_Task instructions_
Entries below include pictures. Output exactly the lines from the one with "(308, 269) = (403, 261): pink" down to the one with "(412, 148) = (604, 237): pink", both ends included, and leave the pictures out.

Spatial object tracking data:
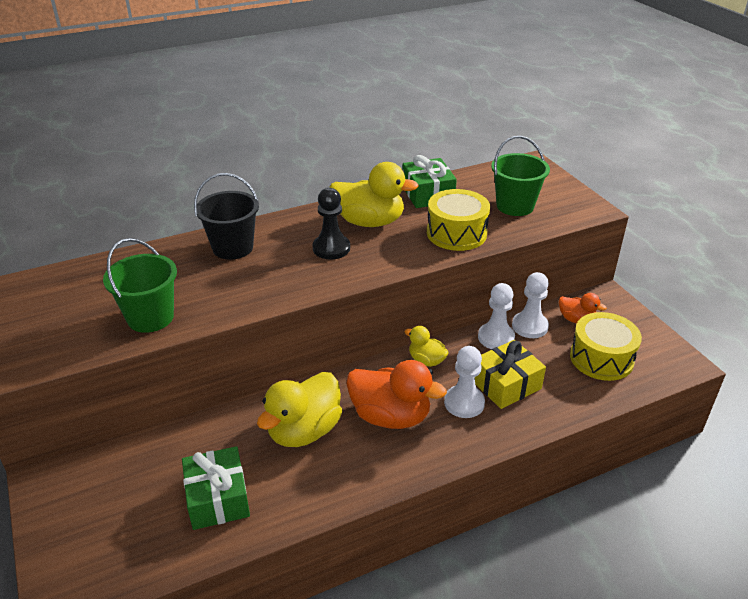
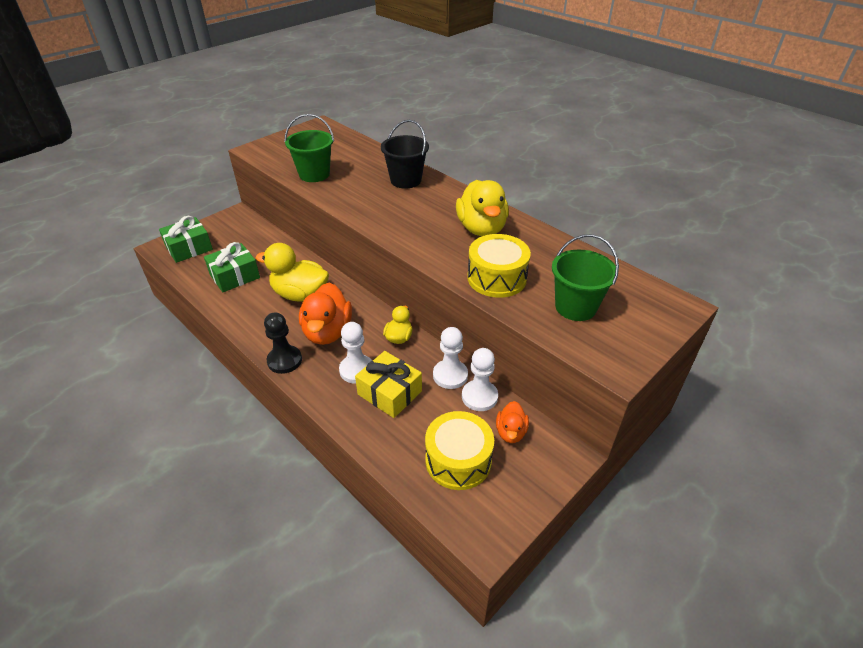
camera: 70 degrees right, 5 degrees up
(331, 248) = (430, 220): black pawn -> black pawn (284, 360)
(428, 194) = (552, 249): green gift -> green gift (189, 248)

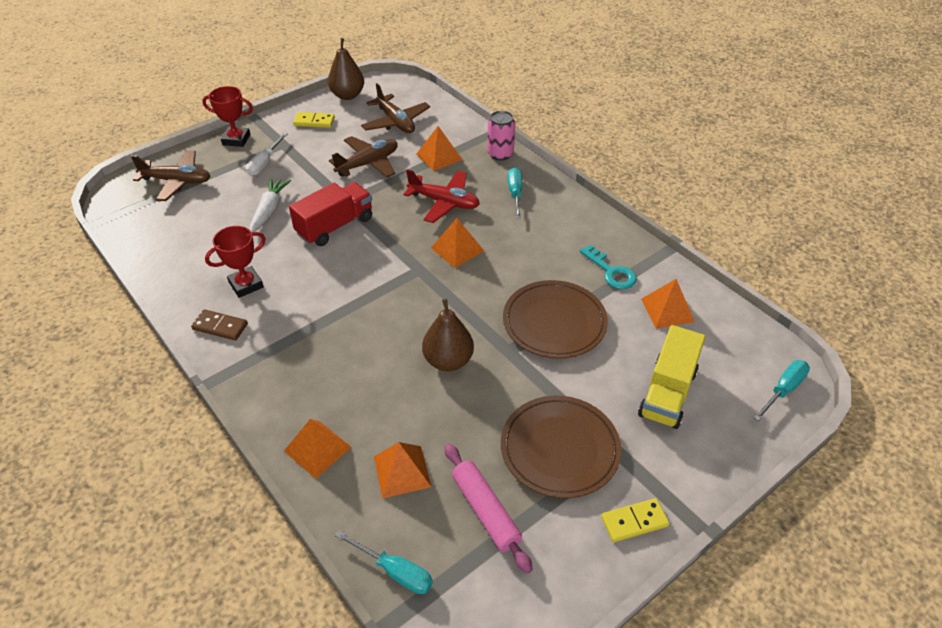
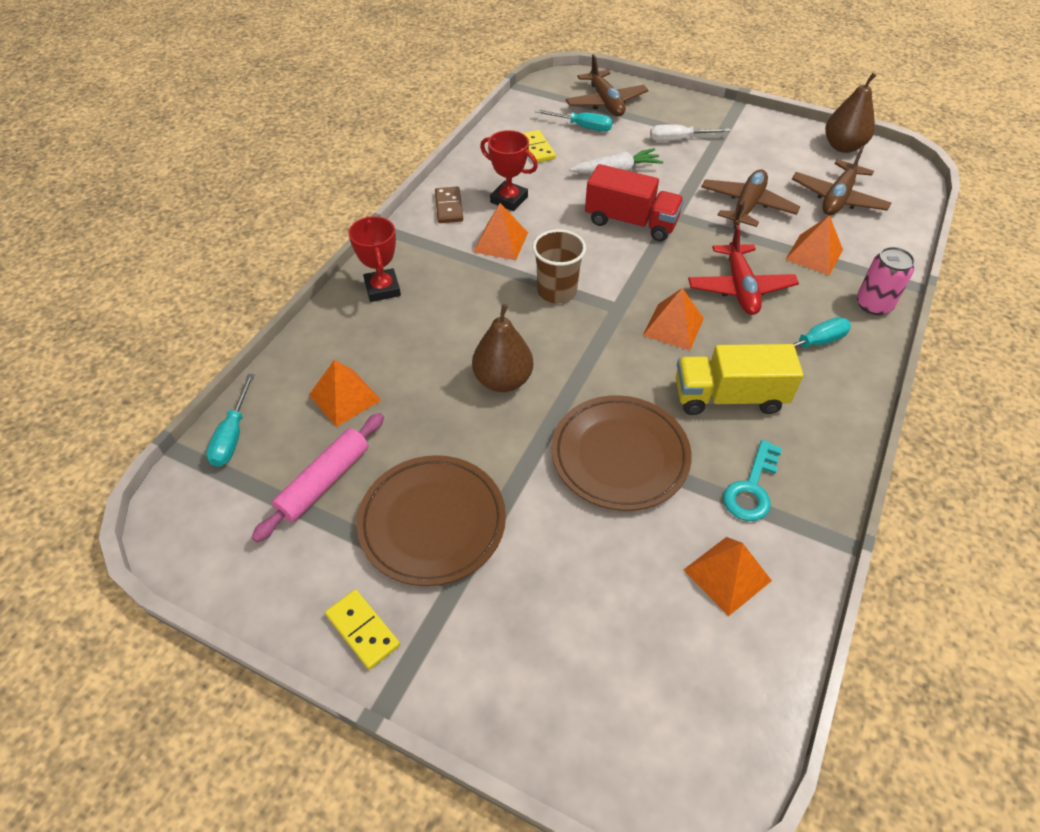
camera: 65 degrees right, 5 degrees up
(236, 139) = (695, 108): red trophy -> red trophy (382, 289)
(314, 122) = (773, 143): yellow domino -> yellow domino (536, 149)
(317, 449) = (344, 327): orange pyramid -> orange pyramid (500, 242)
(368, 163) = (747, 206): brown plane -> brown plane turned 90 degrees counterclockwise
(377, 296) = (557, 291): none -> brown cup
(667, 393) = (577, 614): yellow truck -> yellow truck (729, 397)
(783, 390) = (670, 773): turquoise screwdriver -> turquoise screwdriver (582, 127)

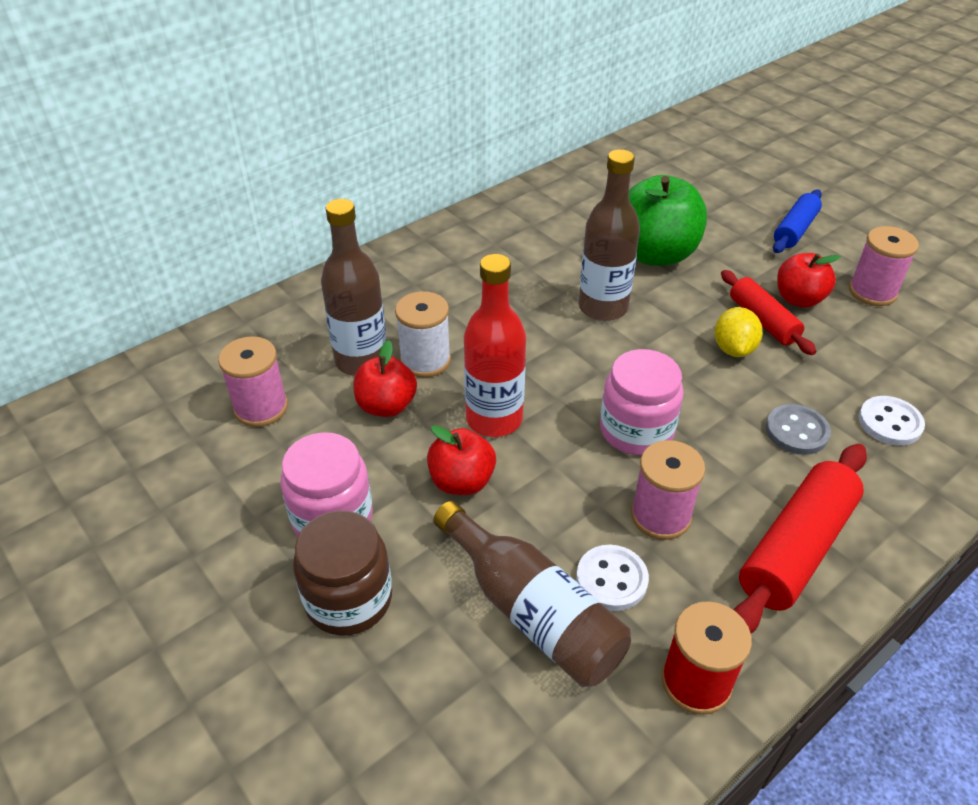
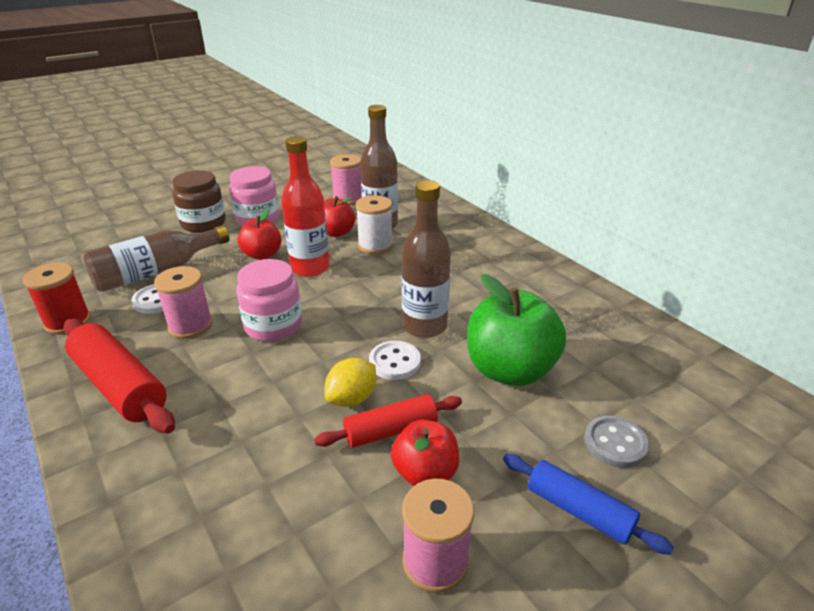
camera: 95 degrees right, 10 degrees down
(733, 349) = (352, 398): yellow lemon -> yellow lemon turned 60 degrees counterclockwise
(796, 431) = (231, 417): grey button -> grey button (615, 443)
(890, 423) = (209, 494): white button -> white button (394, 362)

* * *

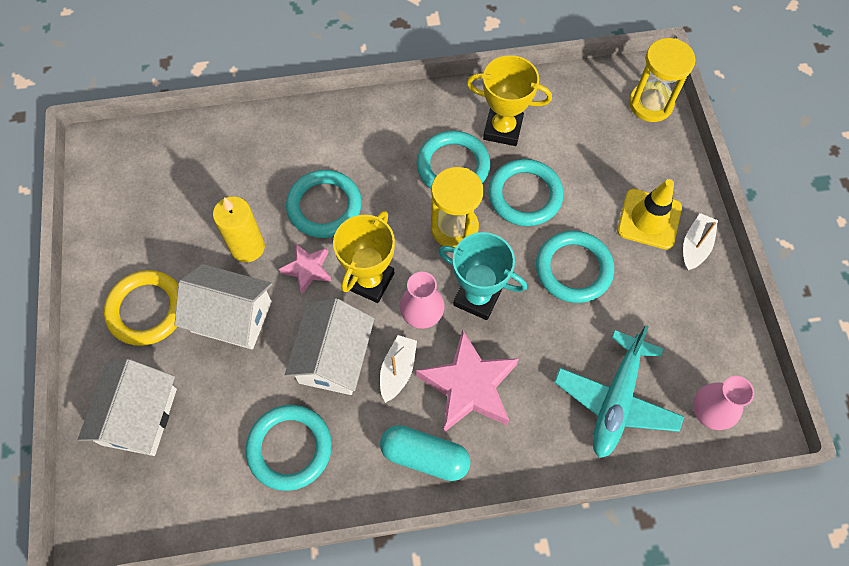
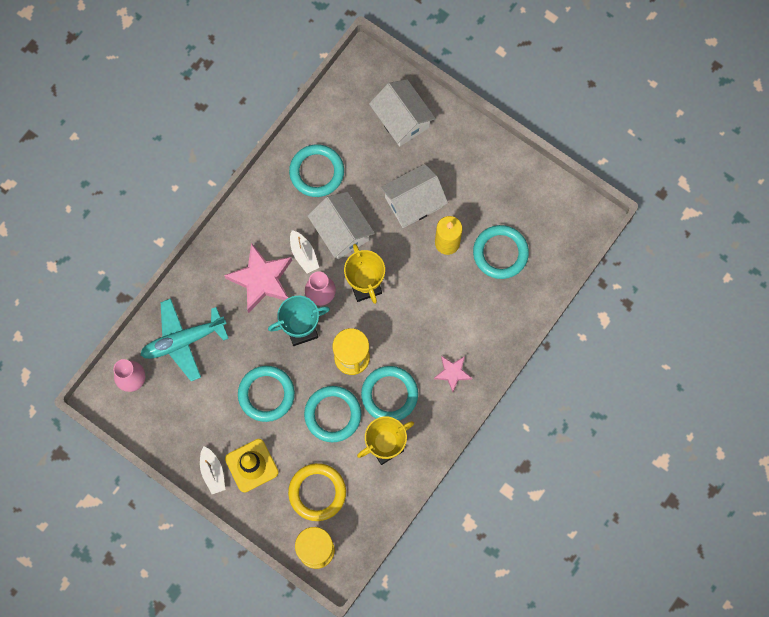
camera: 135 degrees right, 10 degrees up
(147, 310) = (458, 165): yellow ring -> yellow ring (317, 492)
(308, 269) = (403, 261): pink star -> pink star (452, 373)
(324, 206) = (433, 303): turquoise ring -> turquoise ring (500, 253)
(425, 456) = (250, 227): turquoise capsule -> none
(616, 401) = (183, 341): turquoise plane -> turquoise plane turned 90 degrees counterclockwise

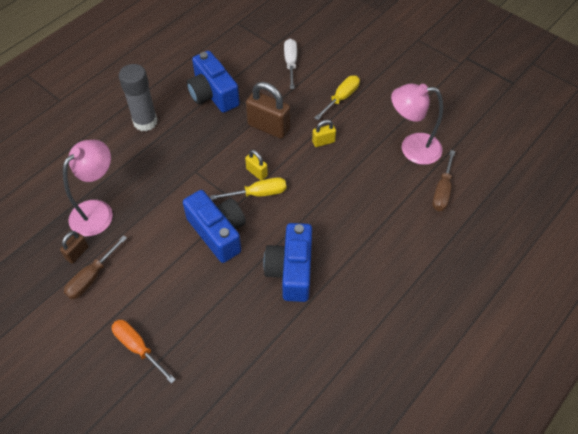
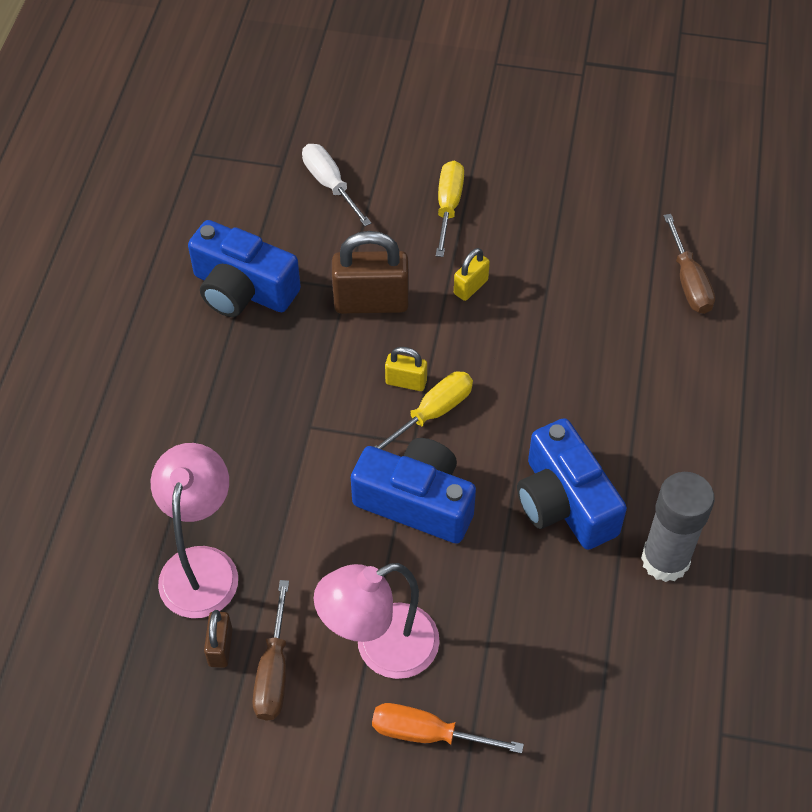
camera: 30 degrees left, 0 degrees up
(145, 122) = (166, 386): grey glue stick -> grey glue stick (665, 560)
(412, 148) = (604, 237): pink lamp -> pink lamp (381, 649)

* * *

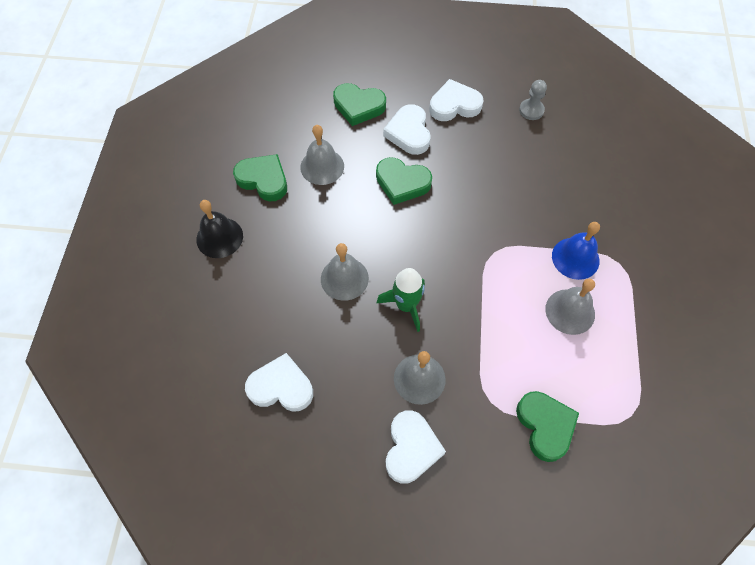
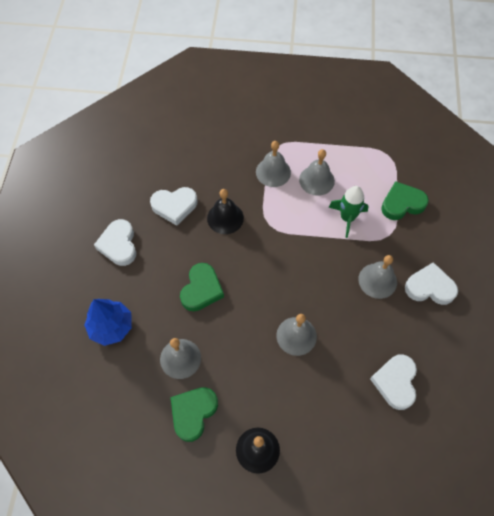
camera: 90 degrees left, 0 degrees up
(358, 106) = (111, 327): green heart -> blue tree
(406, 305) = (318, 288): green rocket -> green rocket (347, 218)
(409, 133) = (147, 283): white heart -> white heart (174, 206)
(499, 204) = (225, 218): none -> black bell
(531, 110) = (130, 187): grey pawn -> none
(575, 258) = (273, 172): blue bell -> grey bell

_Answer box_
(308, 269) = (403, 261): pink star -> pink star (452, 373)
(324, 206) = (433, 303): turquoise ring -> turquoise ring (500, 253)
(425, 456) = (250, 227): turquoise capsule -> none
(616, 401) = (183, 341): turquoise plane -> turquoise plane turned 90 degrees counterclockwise

camera: 30 degrees left, 0 degrees up
(145, 122) = (166, 386): grey glue stick -> grey glue stick (665, 560)
(412, 148) = (604, 237): pink lamp -> pink lamp (381, 649)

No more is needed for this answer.